==== Dataset records ====

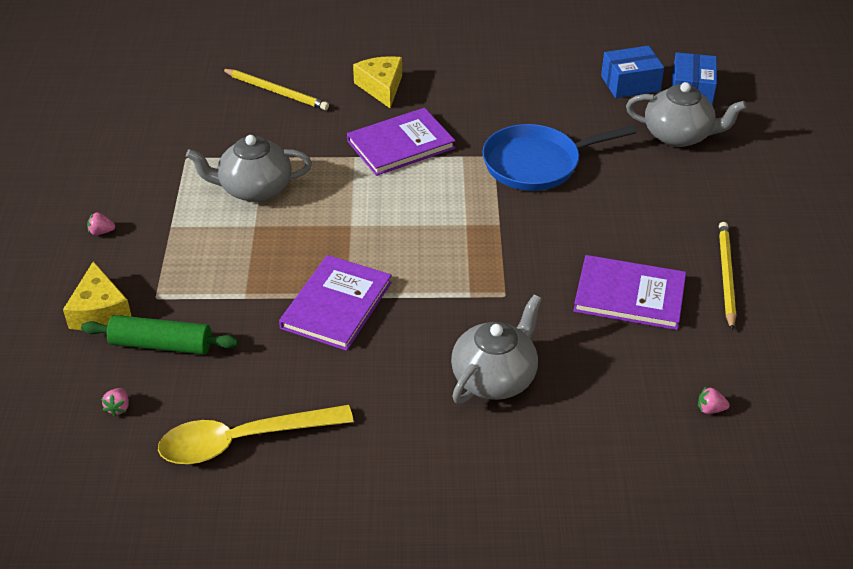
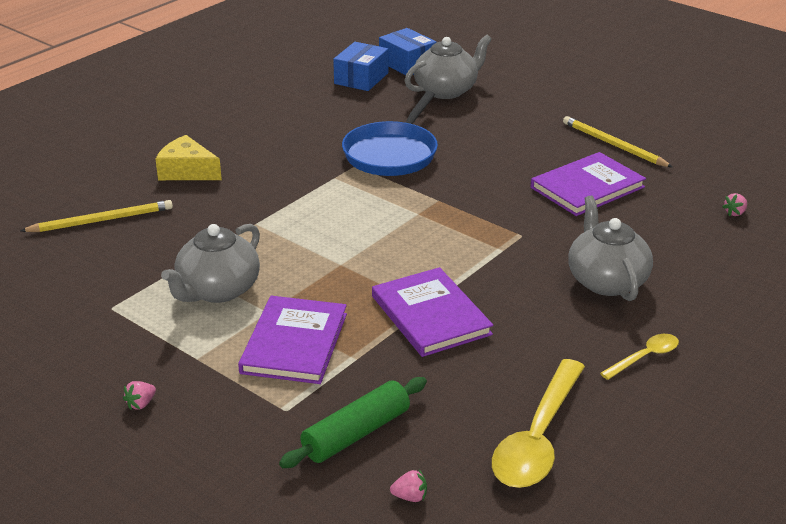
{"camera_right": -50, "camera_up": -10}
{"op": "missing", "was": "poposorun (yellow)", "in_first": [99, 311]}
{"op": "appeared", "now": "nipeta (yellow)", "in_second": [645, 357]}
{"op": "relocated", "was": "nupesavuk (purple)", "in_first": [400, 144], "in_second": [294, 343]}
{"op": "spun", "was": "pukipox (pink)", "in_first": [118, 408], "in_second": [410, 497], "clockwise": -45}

====

### Directions for this task
Identify every line above that includes the word "yellow", and show those lines.

### Result of the task
{"op": "missing", "was": "poposorun (yellow)", "in_first": [99, 311]}
{"op": "appeared", "now": "nipeta (yellow)", "in_second": [645, 357]}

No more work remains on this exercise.